Exercise: The reply should hold only the lines from the one with "none -> green brick A15:C15 level 1" to the one with "none -> black brick E3:G3 level 1", both ends kept, exactly as they appear below, without any pictures.

--- Input data Enclosed Below ---

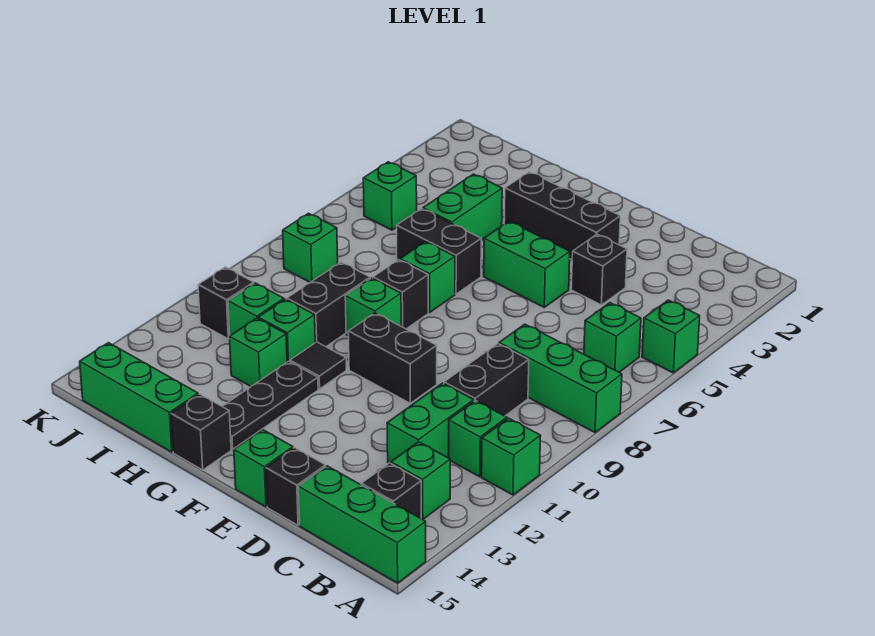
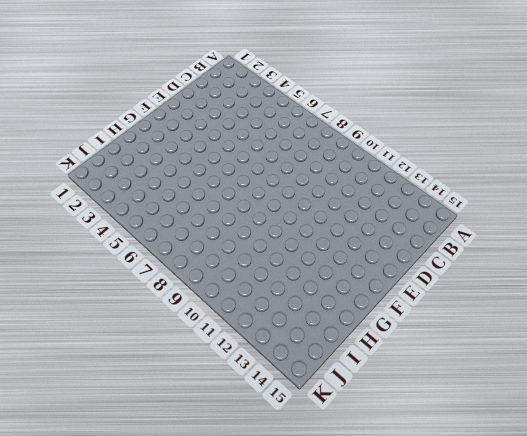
none -> green brick A5 level 1
none -> green brick A8:C8 level 1
none -> green brick A11 level 1
none -> green brick A15:C15 level 1

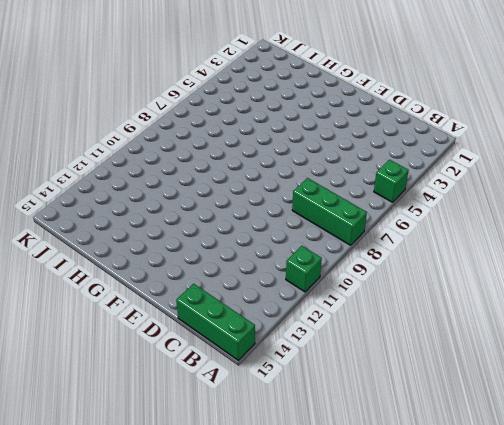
none -> green brick B6 level 1
none -> green brick B11 level 1
none -> green brick B13 level 1
none -> black brick B14 level 1

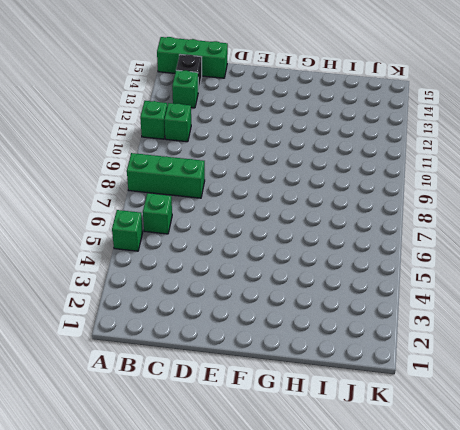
none -> black brick C9:C10 level 1
none -> green brick C11:C12 level 1
none -> black brick D4 level 1
none -> black brick D15 level 1

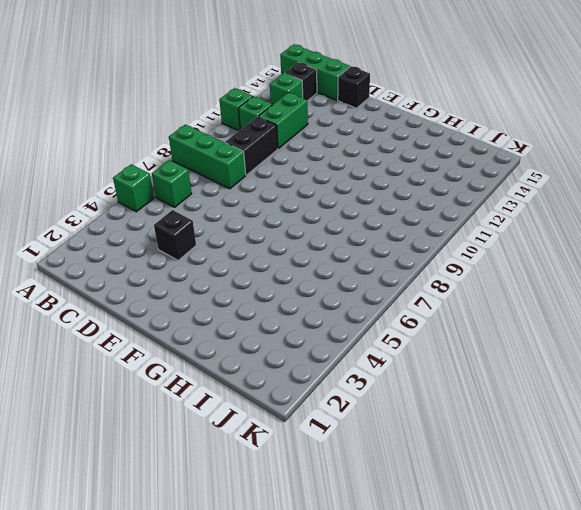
none -> black brick E3:G3 level 1
none -> green brick E5:F5 level 1
none -> black brick E10:F10 level 1
none -> green brick E15 level 1

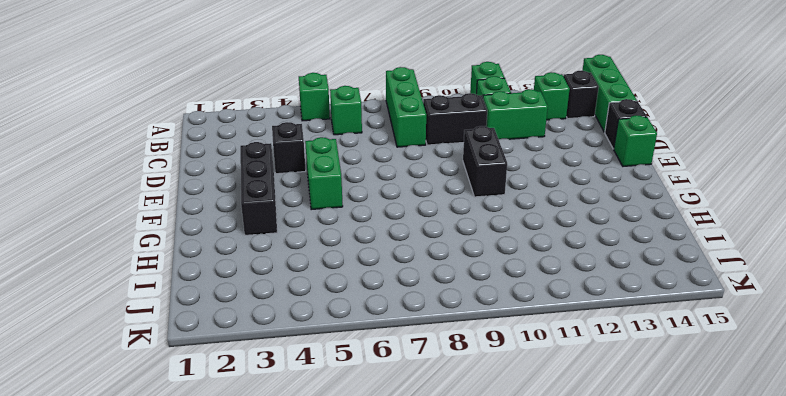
none -> black brick G6:H6 level 1
none -> green brick G7 level 1
none -> black brick G8 level 1
none -> green brick G9 level 1

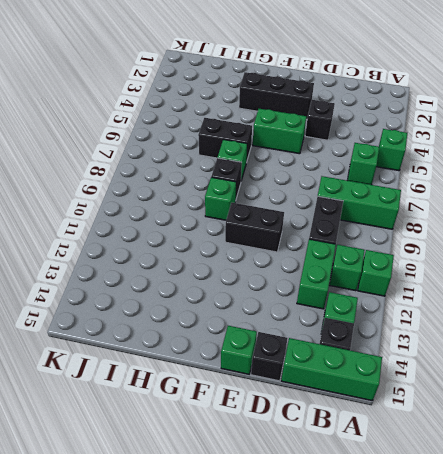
none -> black tile G11 level 1
none -> black plate G12:G14 level 1
none -> black brick G15 level 1
none -> green brick H4:H5 level 1

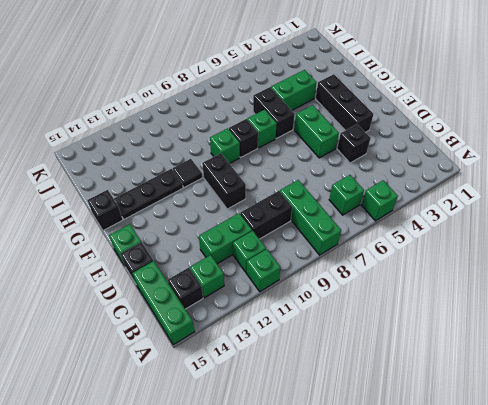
none -> black brick H9:H10 level 1
none -> green brick H11 level 1
none -> green brick H12 level 1
none -> green brick H15:J15 level 1

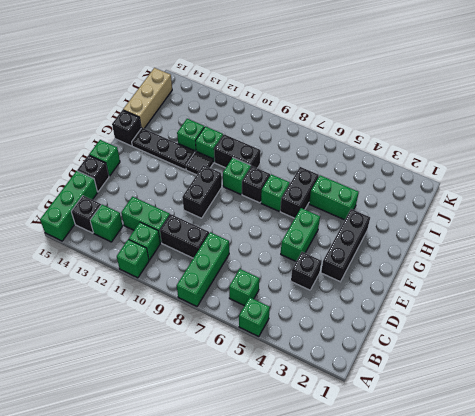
tan brick H15:J15 level 1 -> green brick H15:J15 level 1
none -> green brick I11 level 1
none -> green brick J5 level 1
none -> green brick J8 level 1
none -> black brick J11 level 1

--- End of Enclosed Input data ---

Answer to the problem:
none -> green brick A15:C15 level 1

none -> green brick B6 level 1
none -> green brick B11 level 1
none -> green brick B13 level 1
none -> black brick B14 level 1

none -> black brick C9:C10 level 1
none -> green brick C11:C12 level 1
none -> black brick D4 level 1
none -> black brick D15 level 1

none -> black brick E3:G3 level 1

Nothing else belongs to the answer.